◆ Brief
Find all lines below containing the string "down" and return them.

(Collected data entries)
········
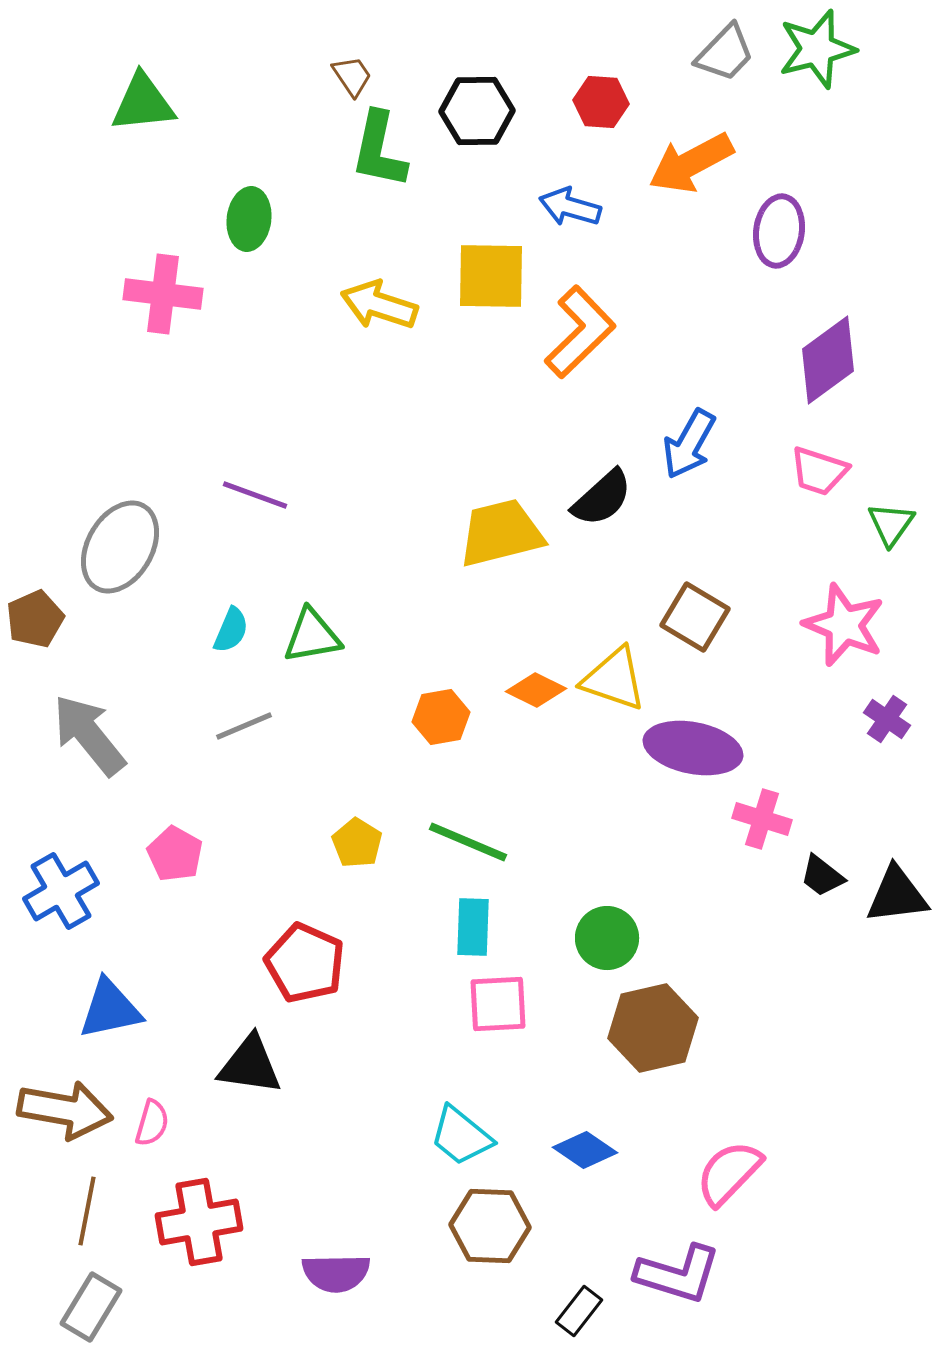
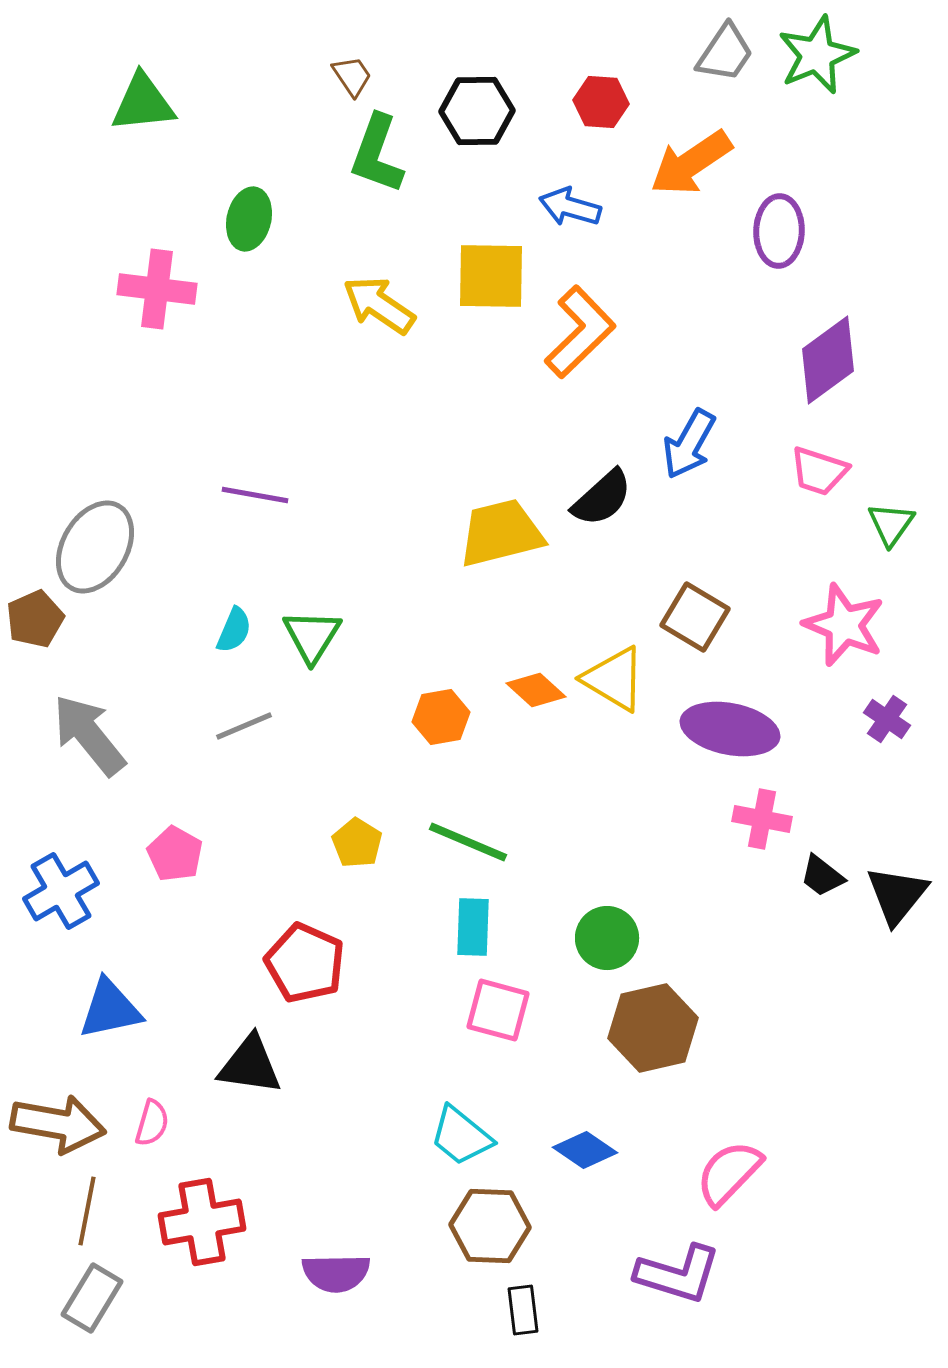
green star at (817, 49): moved 6 px down; rotated 8 degrees counterclockwise
gray trapezoid at (725, 53): rotated 10 degrees counterclockwise
green L-shape at (379, 150): moved 2 px left, 4 px down; rotated 8 degrees clockwise
orange arrow at (691, 163): rotated 6 degrees counterclockwise
green ellipse at (249, 219): rotated 6 degrees clockwise
purple ellipse at (779, 231): rotated 6 degrees counterclockwise
pink cross at (163, 294): moved 6 px left, 5 px up
yellow arrow at (379, 305): rotated 16 degrees clockwise
purple line at (255, 495): rotated 10 degrees counterclockwise
gray ellipse at (120, 547): moved 25 px left
cyan semicircle at (231, 630): moved 3 px right
green triangle at (312, 636): rotated 48 degrees counterclockwise
yellow triangle at (614, 679): rotated 12 degrees clockwise
orange diamond at (536, 690): rotated 16 degrees clockwise
purple ellipse at (693, 748): moved 37 px right, 19 px up
pink cross at (762, 819): rotated 6 degrees counterclockwise
black triangle at (897, 895): rotated 44 degrees counterclockwise
pink square at (498, 1004): moved 6 px down; rotated 18 degrees clockwise
brown arrow at (65, 1110): moved 7 px left, 14 px down
red cross at (199, 1222): moved 3 px right
gray rectangle at (91, 1307): moved 1 px right, 9 px up
black rectangle at (579, 1311): moved 56 px left, 1 px up; rotated 45 degrees counterclockwise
········
◆ Output below
green star at (817, 49): moved 6 px down; rotated 8 degrees counterclockwise
green L-shape at (379, 150): moved 2 px left, 4 px down; rotated 8 degrees clockwise
pink square at (498, 1004): moved 6 px down; rotated 18 degrees clockwise
brown arrow at (65, 1110): moved 7 px left, 14 px down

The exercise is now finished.